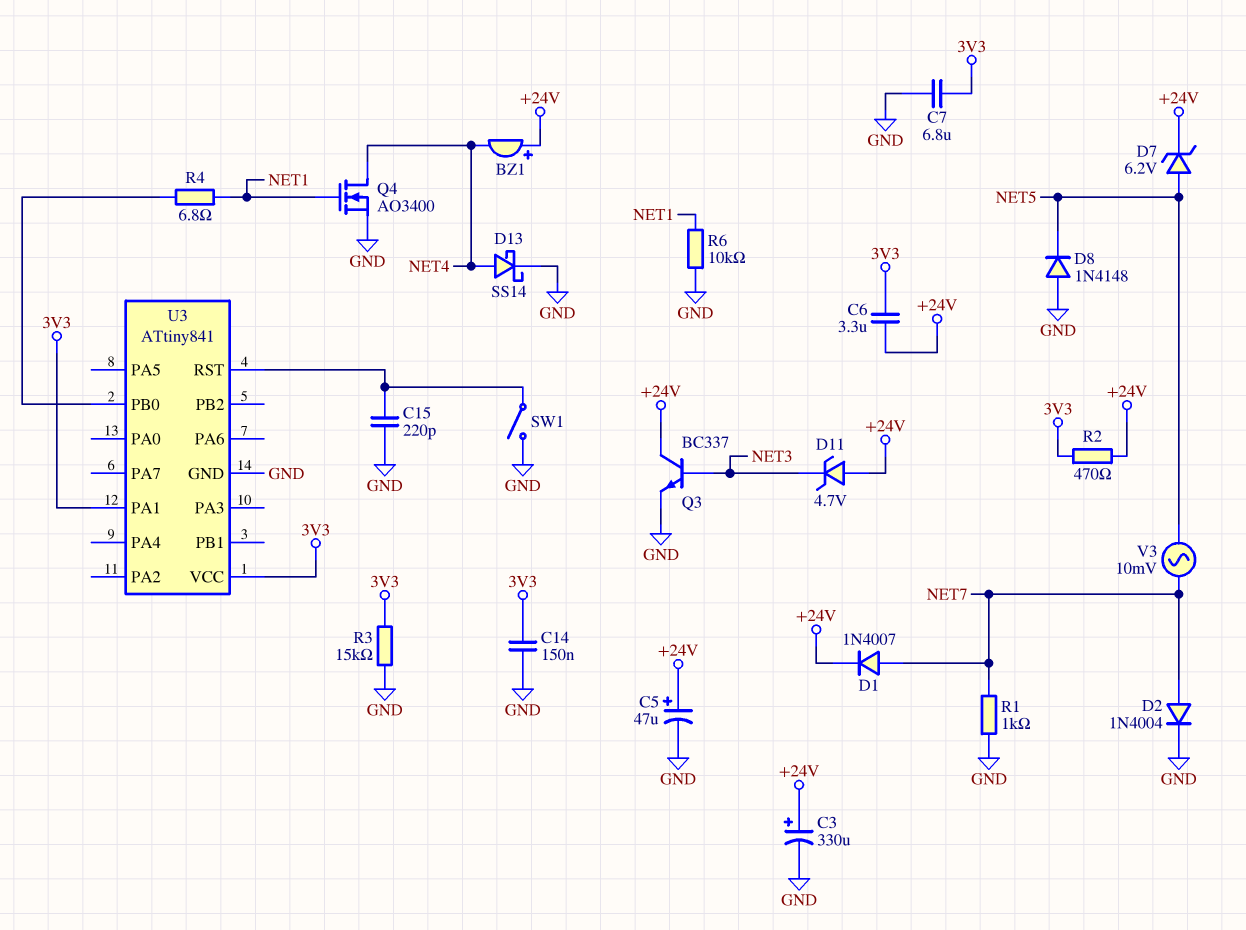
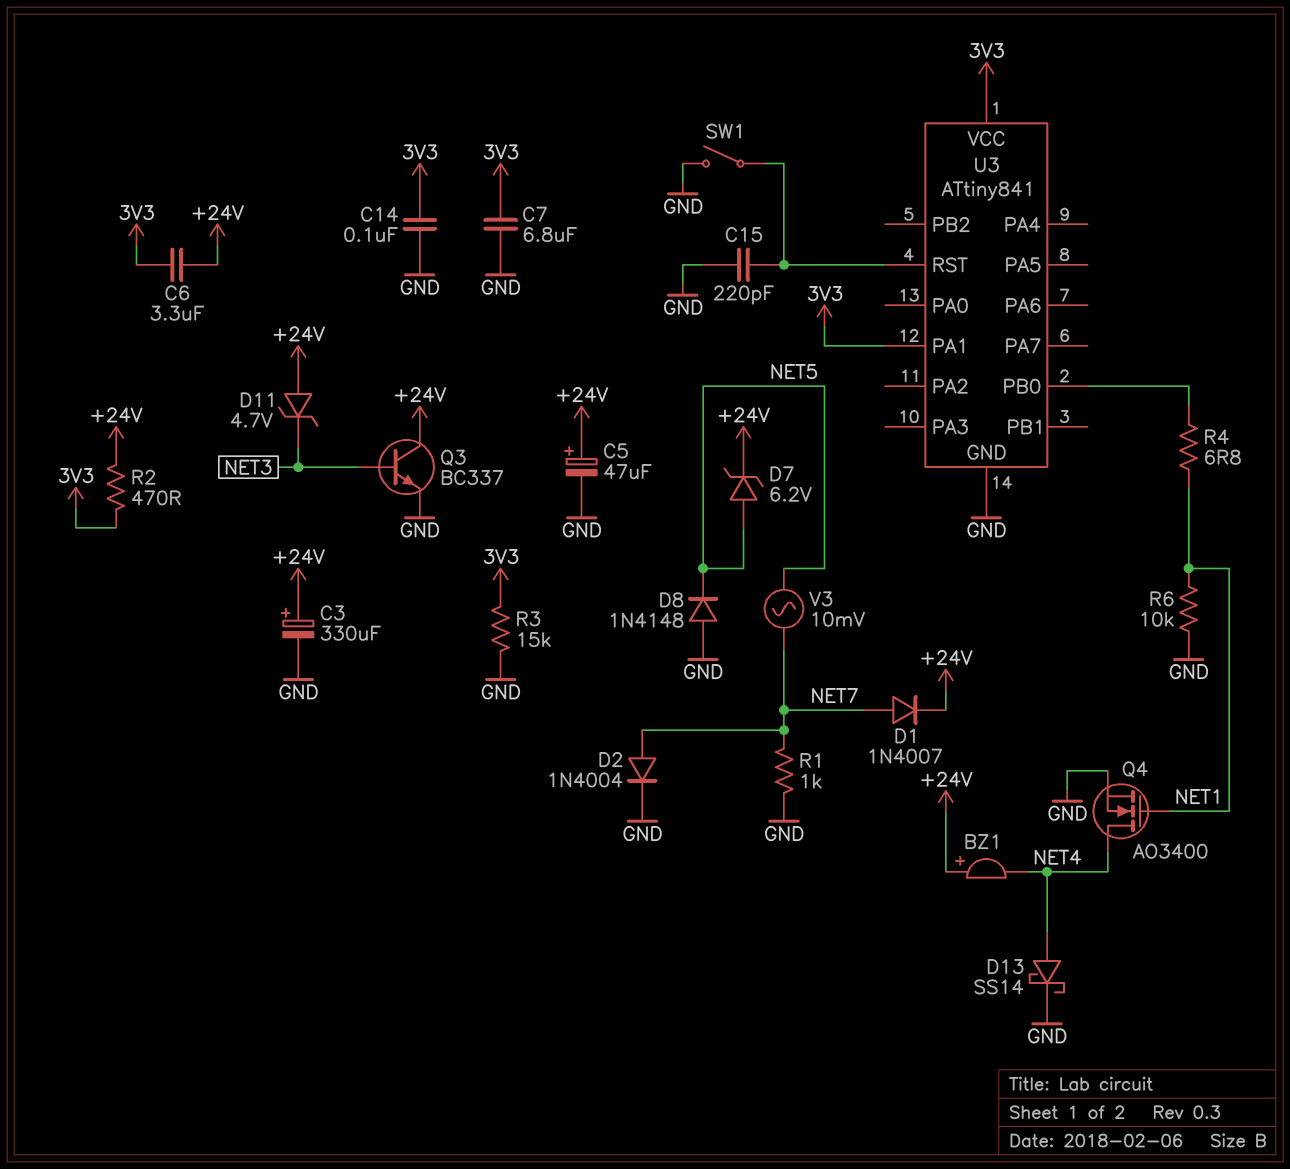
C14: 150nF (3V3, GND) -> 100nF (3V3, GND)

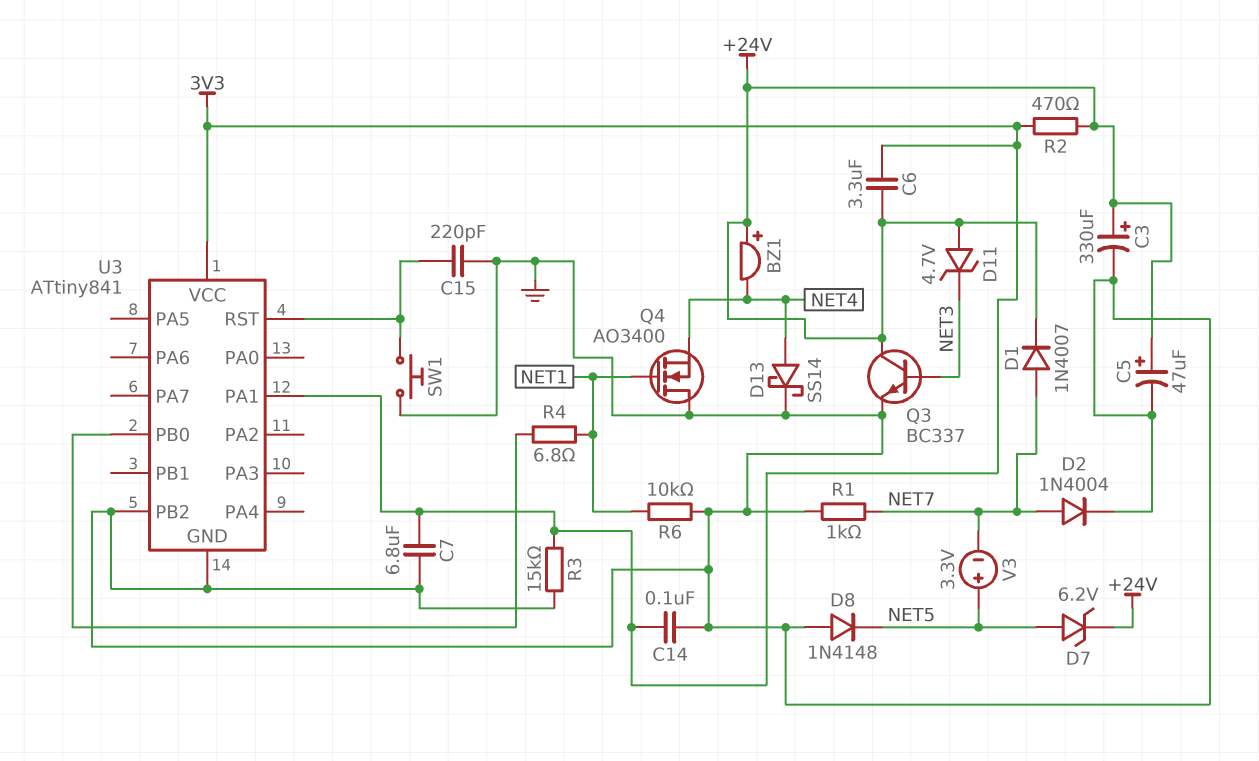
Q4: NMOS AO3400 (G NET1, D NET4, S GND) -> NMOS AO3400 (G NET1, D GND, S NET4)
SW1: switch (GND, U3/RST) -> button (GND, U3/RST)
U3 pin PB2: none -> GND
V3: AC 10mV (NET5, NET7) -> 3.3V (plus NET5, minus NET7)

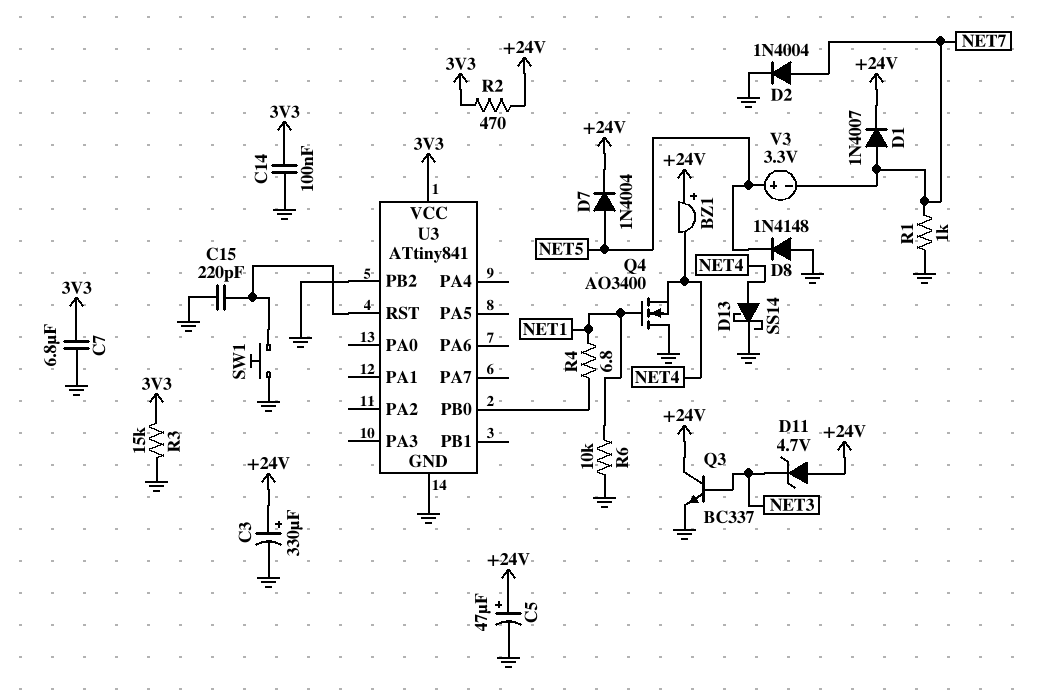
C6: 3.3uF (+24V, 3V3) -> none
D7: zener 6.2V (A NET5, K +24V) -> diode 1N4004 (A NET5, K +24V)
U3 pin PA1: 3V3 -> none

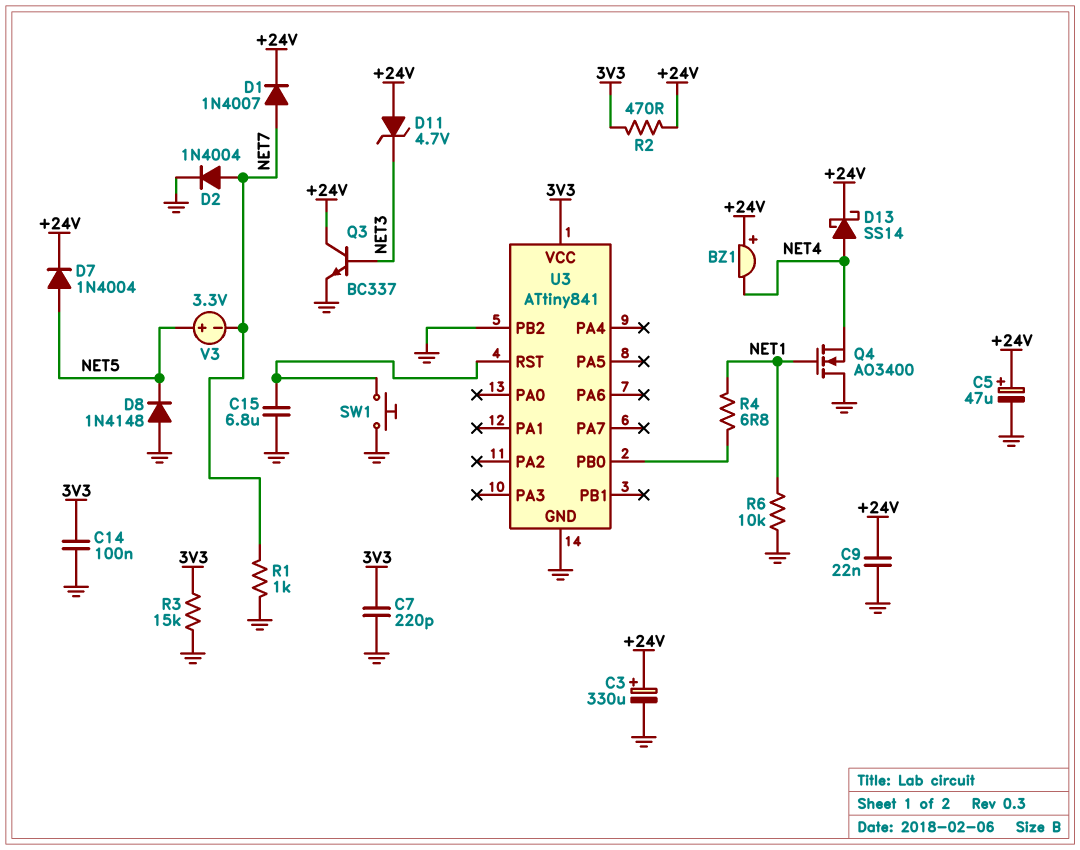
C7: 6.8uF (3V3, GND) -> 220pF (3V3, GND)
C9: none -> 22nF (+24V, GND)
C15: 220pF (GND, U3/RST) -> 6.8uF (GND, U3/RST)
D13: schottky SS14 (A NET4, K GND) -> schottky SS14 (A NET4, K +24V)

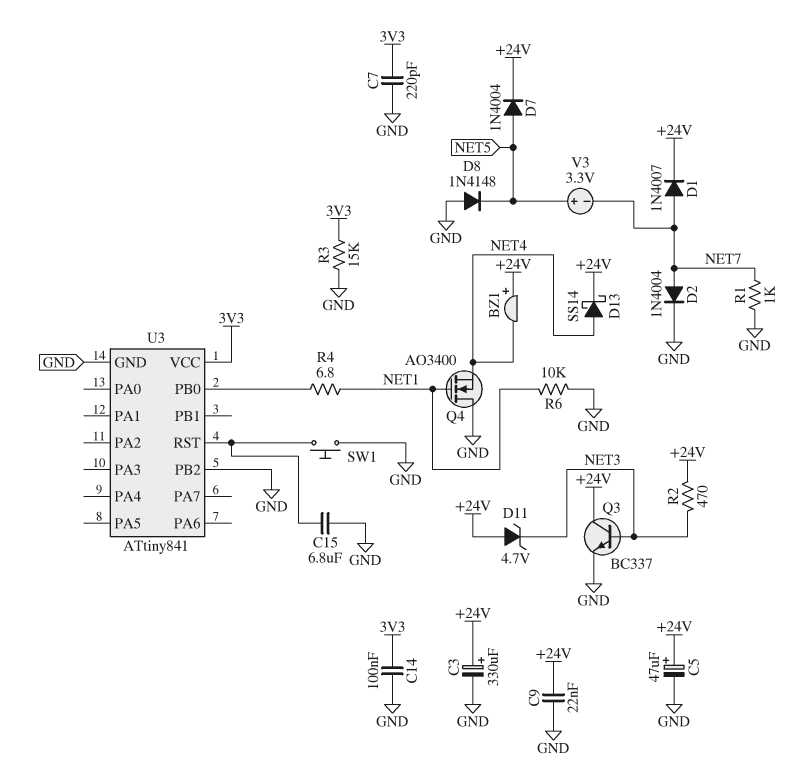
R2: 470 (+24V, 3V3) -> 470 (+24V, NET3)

[What you should do]
I'd like the material repeated word for word, without the pictures it holds.

[Written answer]
C14: 150nF (3V3, GND) -> 100nF (3V3, GND)

Q4: NMOS AO3400 (G NET1, D NET4, S GND) -> NMOS AO3400 (G NET1, D GND, S NET4)
SW1: switch (GND, U3/RST) -> button (GND, U3/RST)
U3 pin PB2: none -> GND
V3: AC 10mV (NET5, NET7) -> 3.3V (plus NET5, minus NET7)

C6: 3.3uF (+24V, 3V3) -> none
D7: zener 6.2V (A NET5, K +24V) -> diode 1N4004 (A NET5, K +24V)
U3 pin PA1: 3V3 -> none

C7: 6.8uF (3V3, GND) -> 220pF (3V3, GND)
C9: none -> 22nF (+24V, GND)
C15: 220pF (GND, U3/RST) -> 6.8uF (GND, U3/RST)
D13: schottky SS14 (A NET4, K GND) -> schottky SS14 (A NET4, K +24V)

R2: 470 (+24V, 3V3) -> 470 (+24V, NET3)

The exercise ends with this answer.